Locate every line in the data that contains the string "tuplet" and copy each of those lines in full. Case counts.

-- BEGIN PROVIDED MATERIAL --

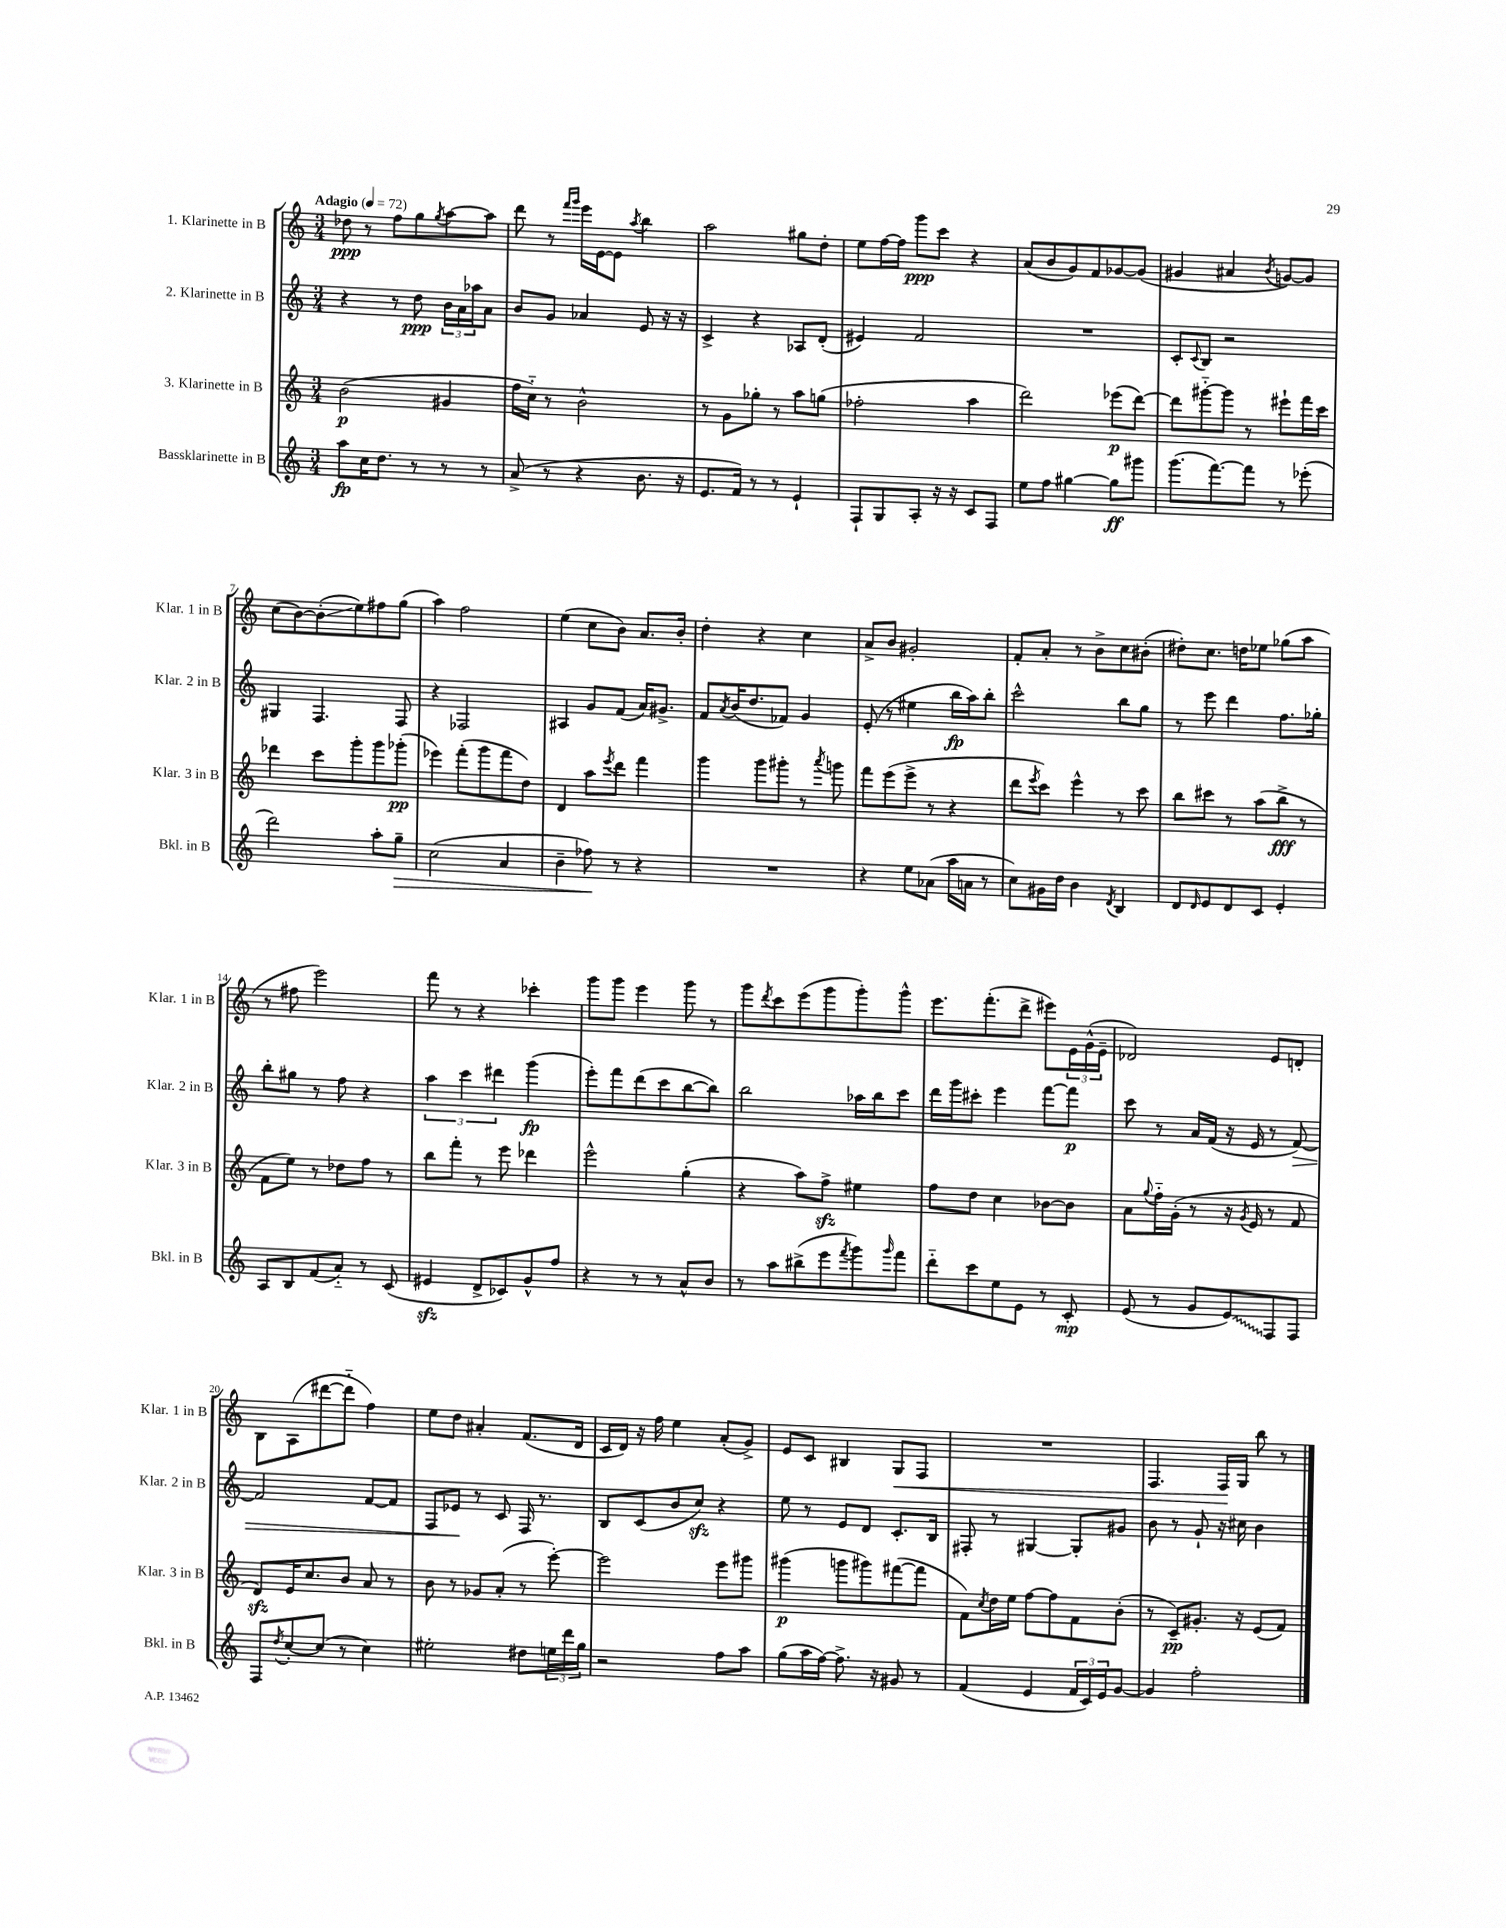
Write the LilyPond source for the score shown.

<<
\new StaffGroup <<
\new Staff = "s0" \with { instrumentName = "1. Klarinette in B" shortInstrumentName = "Klar. 1 in B" } {
    \clef treble \key c \major \numericTimeSignature \time 3/4 \tempo "Adagio" 4 = 72
    des''8\ppp r8 f''8 g''8 \acciaccatura { g''8 } a''8~ a''8 |
    d'''8 r8 \grace { f'''16 g'''16 } e'''16 e'16~ e'8 \acciaccatura { a''8 } b''4 |
    a''2 gis''8 d''8-. |
    e''8 f''16~ f''16 g'''8\ppp c'''8 r4 |
    a'8( b'8 g'8) f'8 ges'8~ ges'8( |
    gis'4 ais'4 \acciaccatura { b'8 } g'8~) g'8 |
    c''8( b'8~) b'8-.\glissando( e''8) fis''8 g''8( |
    a''4) f''2 |
    e''4( c''8 b'8) a'8. b'16-. |
    d''4-. r4 c''4 |
    a'8-> b'8 gis'2-. |
    f'8-. a'8-. r8 b'8-> c''8 bis'8-.( |
    dis''8-.) c''8. d''16 ees''8 ges''8( a''8 |
    r8 fis''8 e'''2) |
    f'''8 r8 r4 ces'''4-. |
    g'''8 g'''8 e'''4 g'''8 r8 |
    g'''8 \acciaccatura { d'''8 } c'''8 e'''8( g'''8 g'''8-.) g'''8-^ |
    e'''8. f'''8.-.( d'''8-> eis'''8) \tuplet 3/2 { e'16 g'16-^( e'16-- } |
    des'2) e'8 d'8-. |
    b8 a8( dis'''8~ dis'''8-_ f''4) |
    e''8 d''8 ais'4-. f'8.( d'16 |
    c'16 d'16) r16 f''16 e''4 a'8-.( g'8->) |
    e'8 c'8 bis4 g8\< f8 |
    R2. |
    f4. f16\! g16 b''8 r8 \bar "|." |
}
\new Staff = "s1" \with { instrumentName = "2. Klarinette in B" shortInstrumentName = "Klar. 2 in B" } {
    \clef treble \key c \major \numericTimeSignature \time 3/4
    r4 r8 d''8\ppp \tuplet 3/2 { b'16 a'16 aes''16 } a'8 |
    b'8 g'8 aes'4 e'8 r16 r16 |
    c'4-> r4 aes8 d'8-.( |
    eis'4) f'2 |
    R2. |
    c'8-. \appoggiatura { c'8 } b8 r2 |
    gis4 f4. f8 |
    r4 fes2 |
    ais4 g'8 f'8( a'16) gis'8.-> |
    f'8 \acciaccatura { a'8 } b'16( d''8. fes'8) g'4 |
    e'8-.( r8 eis''4 b''16\fp a''16) b''8-. |
    c'''2-^ b''8 g''8 |
    r8 e'''8 d'''4 f''8. ges''16-. |
    b''8-. gis''8 r8 f''8 r4 |
    \tuplet 3/2 { a''4 c'''4 dis'''4 } g'''4\fp( |
    e'''8-.) f'''8 d'''8( c'''8 b''8~ b''8) |
    b''2 aes''16 b''16 c'''8 |
    d'''16 g'''16 cis'''8-. e'''4 f'''8~ f'''8\p |
    c'''8 r8 a'16 f'16( r16 e'16 r8 f'8~\>) |
    f'2 f'8~ f'8 |
    f8 ees'8\! r8 c'8 f16 r8. |
    b8 c'8( b'8 c''8\sfz) r4 |
    e''8 r8 e'8 d'8 c'8.-. b16 |
    fis8-. r8 gis4~ gis8-. gis'8 |
    b'8 r8 g'8-! r16 cis''16 b'4 \bar "|." |
}
\new Staff = "s2" \with { instrumentName = "3. Klarinette in B" shortInstrumentName = "Klar. 3 in B" } {
    \clef treble \key c \major \numericTimeSignature \time 3/4
    b'2\p( gis'4 |
    f''16 c''16-_) r8 b'2-^ |
    r8 g'8 ges''8-. r8 a''8 g''8( |
    fes''2-. a''4 |
    d'''2) ees'''8\p( d'''8~) |
    d'''8 gis'''8~-_ gis'''8 r8 eis'''8-! f'''16 c'''16 |
    des'''4 c'''8 g'''8-. g'''8 ges'''8-.\pp( |
    ees'''4) f'''8-.( g'''8 f'''8 d''8) |
    d'4 a''8 \acciaccatura { e'''8 } d'''8 f'''4 |
    g'''4 g'''8 gis'''8-. r8 \acciaccatura { a'''8 } g'''8 |
    f'''8 e'''8( e'''8-> r8 r4 |
    d'''8 \acciaccatura { e'''8 } c'''8) e'''4-^ r8 c'''8 |
    b''8 cis'''8 r8 a''8( b''8->\fff r8 |
    f'8 e''8) r8 des''8 f''8 r8 |
    b''8 f'''8-. r8 e'''8 des'''4 |
    e'''2-^ g''4-.( |
    r4 a''8) f''8->\sfz eis''4 |
    f''8 d''8 c''4 bes'8~ bes'8 |
    a'8 \appoggiatura { g''8 } f''16-_ g'16-.( r8 r16 \acciaccatura { g'8 } e'16 r8 f'8 |
    d'8\sfz) e'16 c''8. b'8 a'8 r8 |
    b'8 r8 ges'8 a'8-.( r8 e'''8~-.) |
    e'''2 e'''8 gis'''8 |
    gis'''4\p( g'''8 gis'''8) fis'''8~( fis'''8 |
    f'8) \acciaccatura { c''8 } d''16 e''16 f''8~ f''8 f'8 b'8-.( |
    r8 c'8--\pp) gis'8.-. r16 e'8( f'8) \bar "|." |
}
\new Staff = "s3" \with { instrumentName = "Bassklarinette in B" shortInstrumentName = "Bkl. in B" } {
    \clef treble \key c \major \numericTimeSignature \time 3/4
    a''8\fp c''16 d''8. r8 r8 r8 |
    a'8->( r8 r4 b'8. r16 |
    e'8. f'16) r8 r8 e'4-! |
    f8-! g8 a8-. r16 r16 c'8 f8 |
    e''8 f''8 gis''4~ gis''8\ff gis'''8 |
    g'''8.( f'''8.~) f'''8 r8 ees'''8-.( |
    d'''2) a''8-. g''8--\> |
    c''2( a'4 |
    b'4-- fes''8\!) r8 r4 |
    R2. |
    r4 e''8 aes'8( a''16 a'16 r8 |
    c''8) gis'16 d''16 b'4 \acciaccatura { d'8 } b4 |
    d'8 \grace { d'16 } e'8 d'8 c'8 e'4-. |
    a8 b8 f'8( a'8-_) r8 c'8( |
    eis'4\sfz d'8-> ces'8) g'8-^ f''8 |
    r4 r8 r8 a'8-^ b'8 |
    r8 a''8 bis''8->( e'''8 \acciaccatura { f'''8 } g'''8) \grace { g'''16 } f'''8 |
    d'''8-_ c'''8 e''8 e'8 r8 c'8-.\mp |
    e'8( r8 g'8 \once \override Glissando.style = #'zigzag e'8\glissando) f8 f8 |
    f8 \acciaccatura { d''8 } c''8~-. c''8( r8 c''4) |
    eis''2-. dis''8 \tuplet 3/2 { e''16 d'''16 g''16 } |
    r2 f''8 a''8 |
    g''8( a''16 f''16~) f''8.-> r16 gis'8 r8 |
    f'4( e'4 \tuplet 3/2 { f'16 c'16) e'16 } g'8~ |
    g'4 f''2-. \bar "|." |
}
>>
>>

-- END PROVIDED MATERIAL --

TASK OUTPUT:
    e'''8. f'''8.-.( d'''8-> eis'''8) \tuplet 3/2 { e'16 g'16-^( e'16-- } |
    r4 r8 d''8\ppp \tuplet 3/2 { b'16 a'16 aes''16 } a'8 |
    \tuplet 3/2 { a''4 c'''4 dis'''4 } g'''4\fp( |
    eis''2-. dis''8 \tuplet 3/2 { e''16 d'''16 g''16 } |
    f'4( e'4 \tuplet 3/2 { f'16 c'16) e'16 } g'8~ |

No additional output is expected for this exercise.